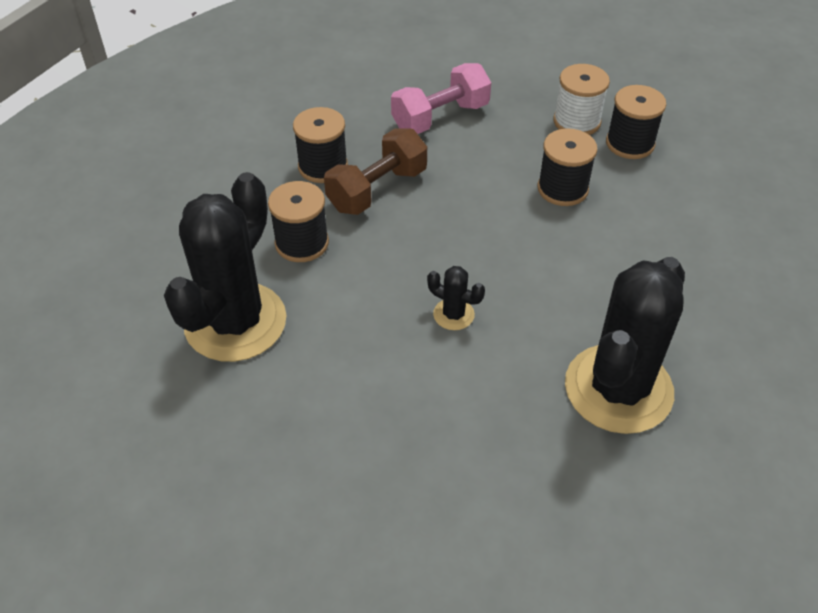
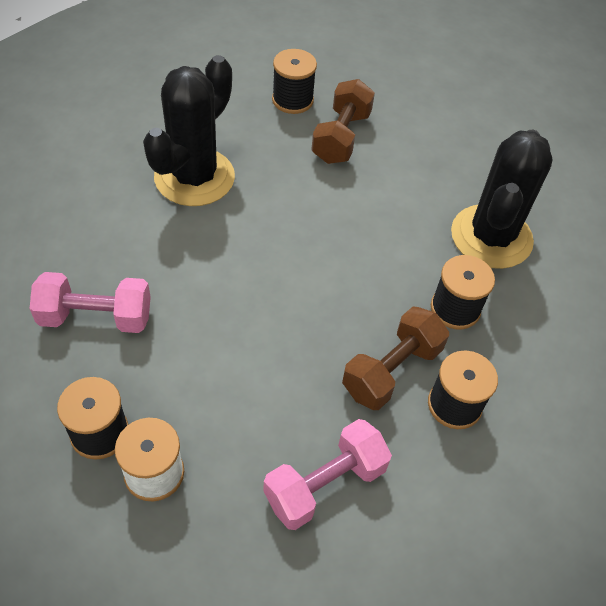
camera: 175 degrees right, 5 degrees up
(417, 468) = (341, 137): none -> brown dumbbell
(453, 314) = (315, 237): black cactus -> none
(562, 189) = (195, 366): black spool -> black spool (292, 100)
(672, 225) = (96, 317): none -> pink dumbbell

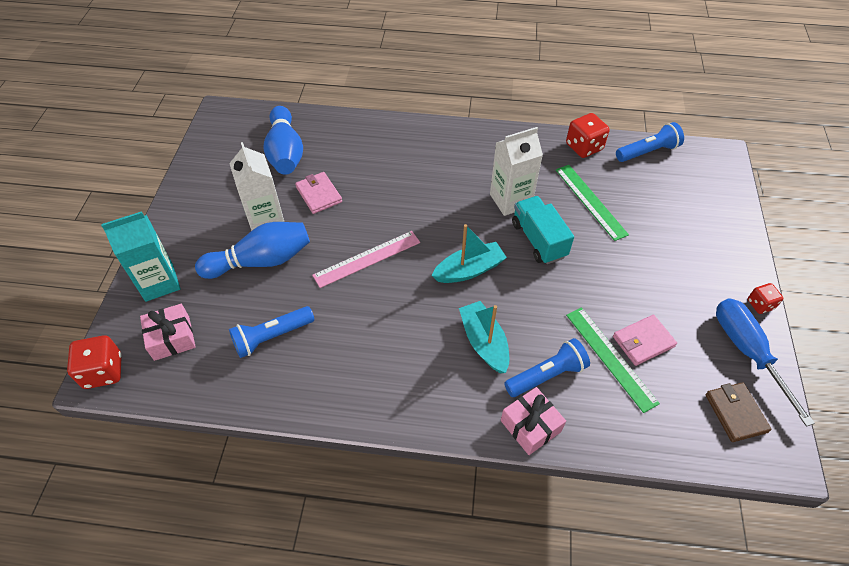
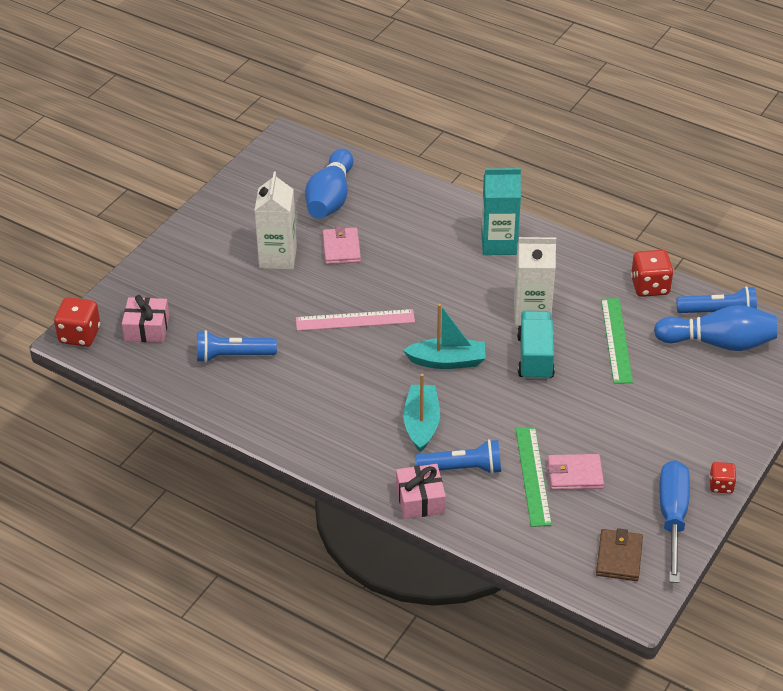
camera: 25 degrees right, 10 degrees down
(159, 282) = (156, 280): turquoise carton -> turquoise carton (499, 244)
(261, 261) = (255, 291): blue bowling pin -> blue bowling pin (719, 343)

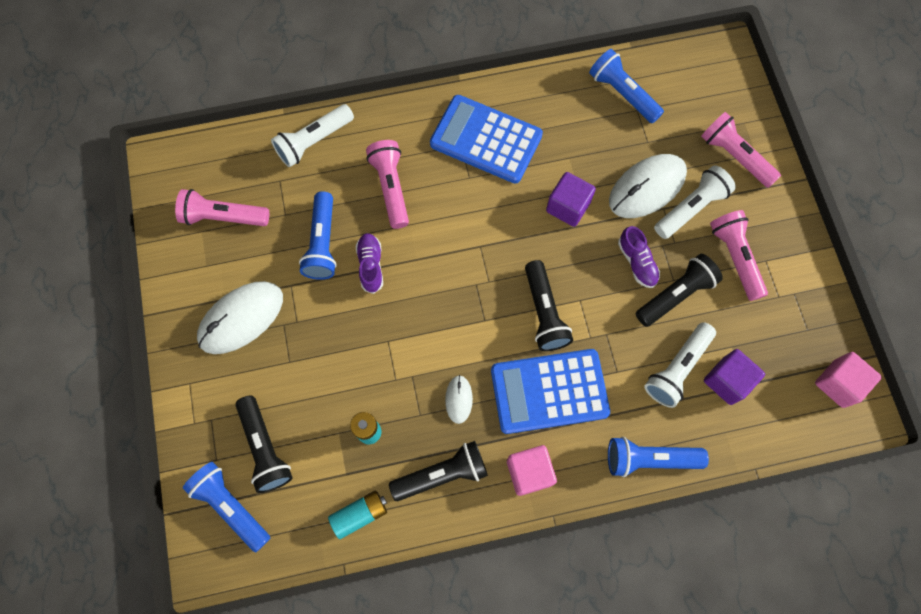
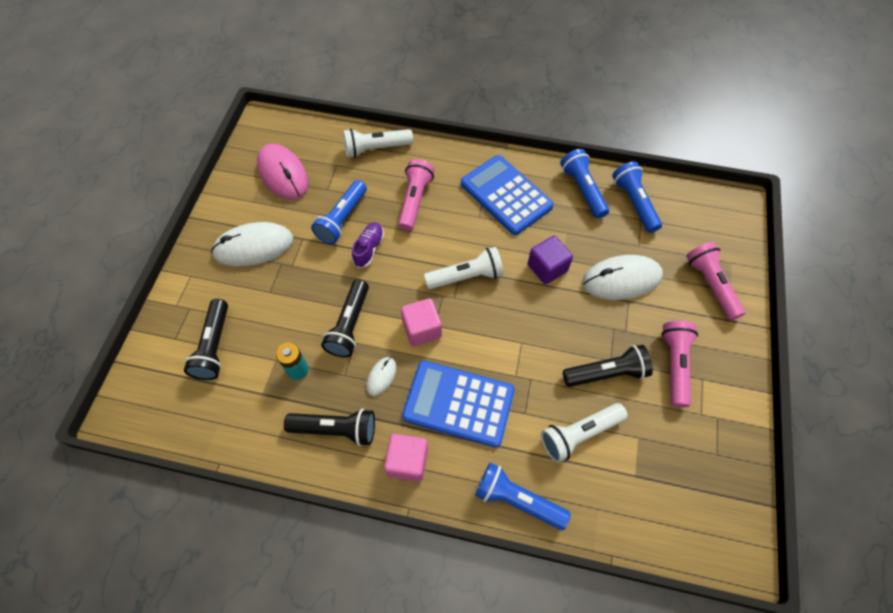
camera: 25 degrees right, 10 degrees down
(223, 217) = (283, 174): pink flashlight -> pink mouse
(231, 506) = (164, 378): blue flashlight -> blue flashlight (583, 190)
(360, 514) = (254, 430): turquoise battery -> none
(544, 312) = (486, 339): black flashlight -> black flashlight (349, 325)
(637, 262) = (585, 333): purple shoe -> none
(690, 208) = (652, 310): white flashlight -> white flashlight (466, 276)
(727, 381) = (620, 465): purple cube -> none
(838, 383) = (727, 515): pink cube -> pink cube (422, 329)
########
**REQUEST**
Repeat the data verbatim through the "(672, 225) = (96, 317): none -> pink dumbbell" line, no pictures.

**REPLY TO THE EXERCISE**
camera: 175 degrees right, 5 degrees up
(417, 468) = (341, 137): none -> brown dumbbell
(453, 314) = (315, 237): black cactus -> none
(562, 189) = (195, 366): black spool -> black spool (292, 100)
(672, 225) = (96, 317): none -> pink dumbbell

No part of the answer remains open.